[Opening DATA SUPPLIED section]

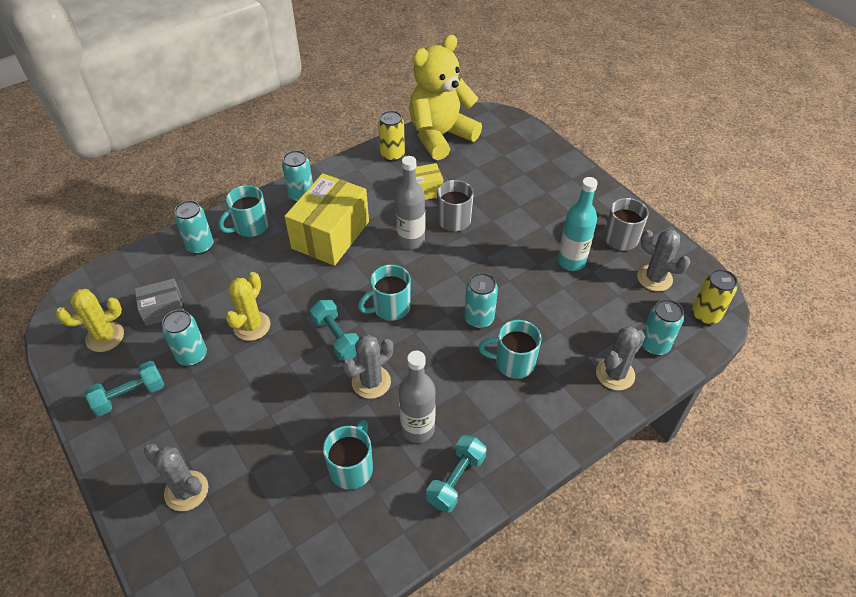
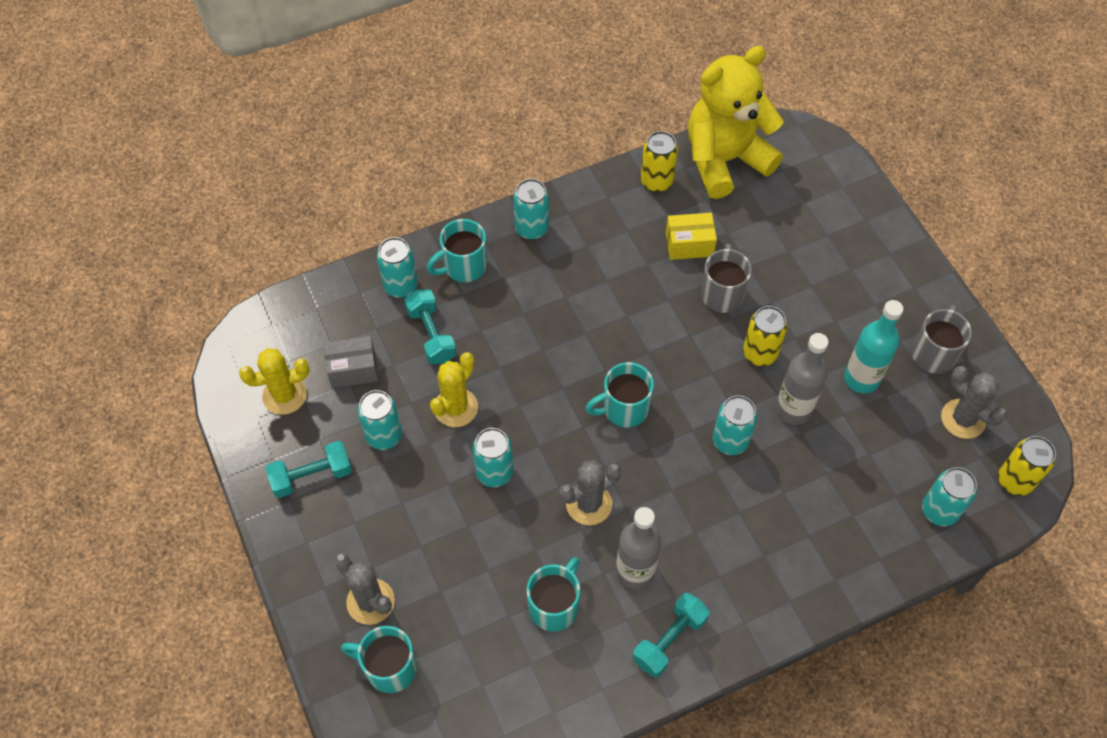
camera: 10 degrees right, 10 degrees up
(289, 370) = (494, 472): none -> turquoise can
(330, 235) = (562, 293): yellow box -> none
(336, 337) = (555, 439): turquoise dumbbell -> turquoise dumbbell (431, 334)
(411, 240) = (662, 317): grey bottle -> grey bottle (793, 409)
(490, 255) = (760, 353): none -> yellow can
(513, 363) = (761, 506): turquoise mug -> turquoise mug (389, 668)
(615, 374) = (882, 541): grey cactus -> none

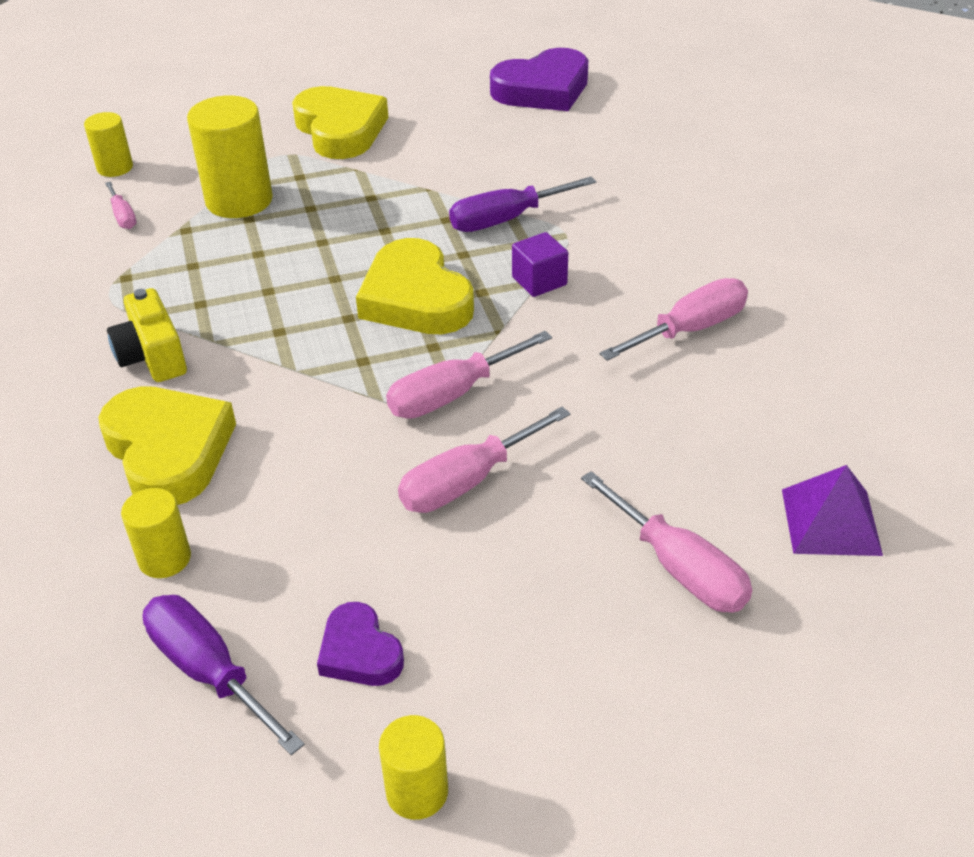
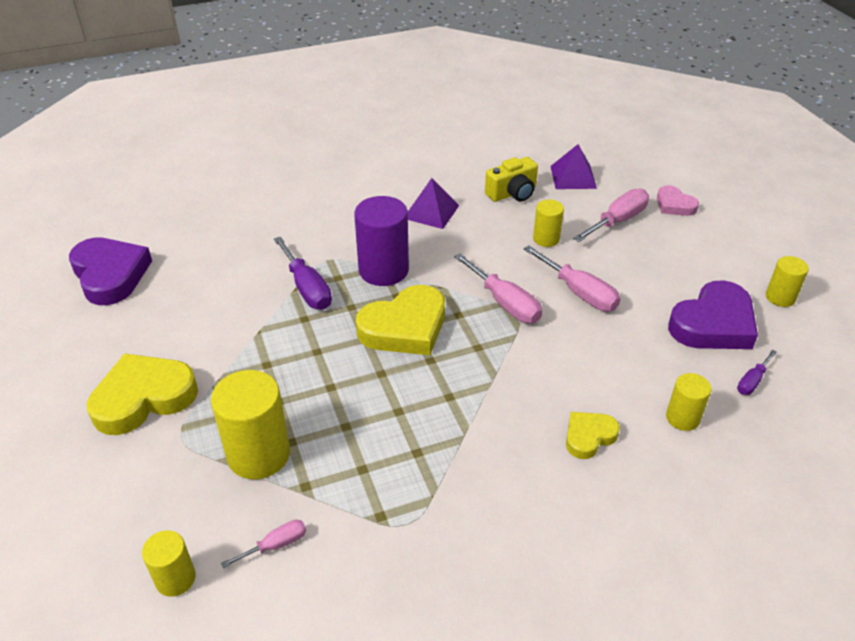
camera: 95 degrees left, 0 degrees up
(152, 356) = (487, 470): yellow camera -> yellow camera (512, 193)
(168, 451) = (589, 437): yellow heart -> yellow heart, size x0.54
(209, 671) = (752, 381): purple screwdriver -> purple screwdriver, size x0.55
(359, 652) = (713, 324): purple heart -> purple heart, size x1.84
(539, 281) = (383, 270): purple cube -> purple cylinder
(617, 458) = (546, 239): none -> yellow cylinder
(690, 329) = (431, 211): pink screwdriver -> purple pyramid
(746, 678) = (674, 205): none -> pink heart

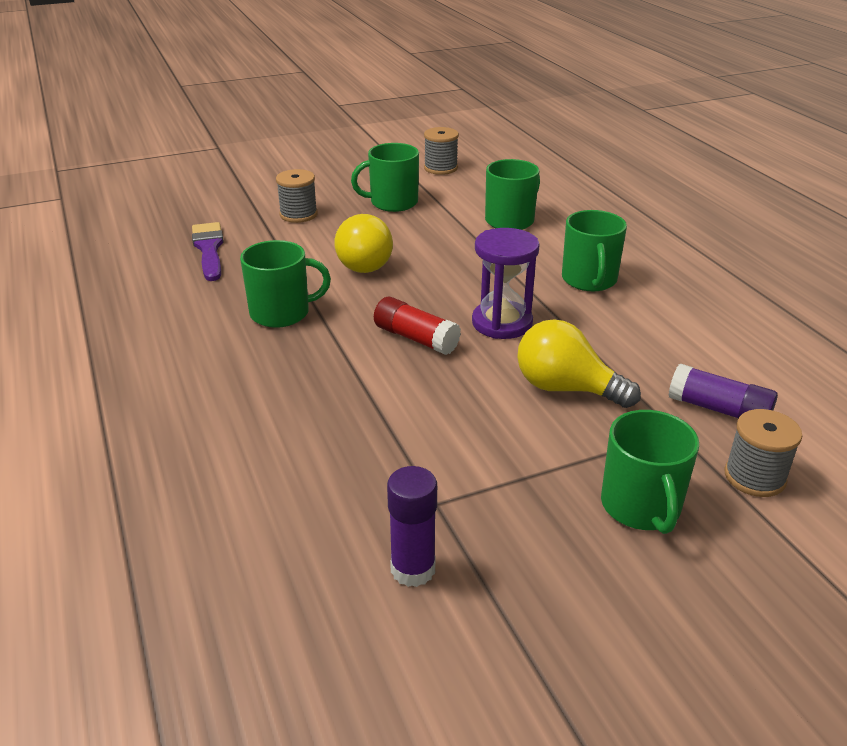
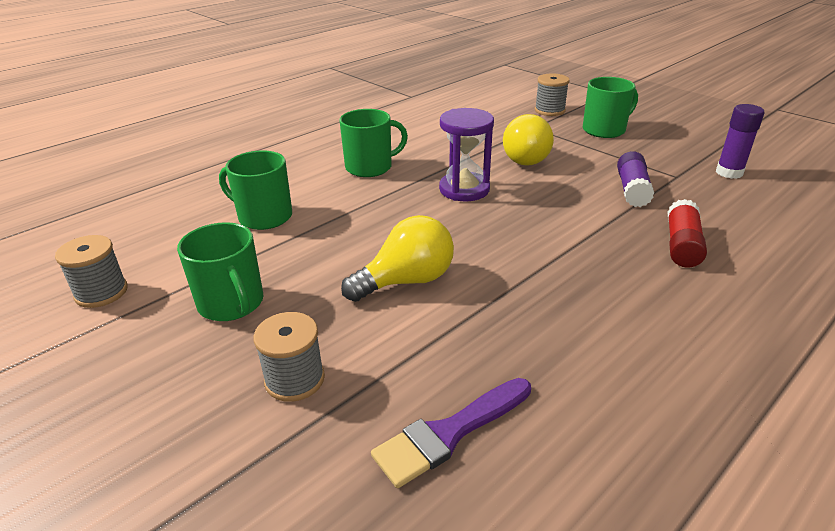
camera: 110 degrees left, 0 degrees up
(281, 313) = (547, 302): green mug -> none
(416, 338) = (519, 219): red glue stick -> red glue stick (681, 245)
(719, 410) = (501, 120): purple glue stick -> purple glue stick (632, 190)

[Closing DATA SUPPLIED section]

## WHAT THE TASK ASKS
Could you give the number of lines in the entries that contain the string "turquoise"? Only the number, please.

## EXERCISE RESPONSE
3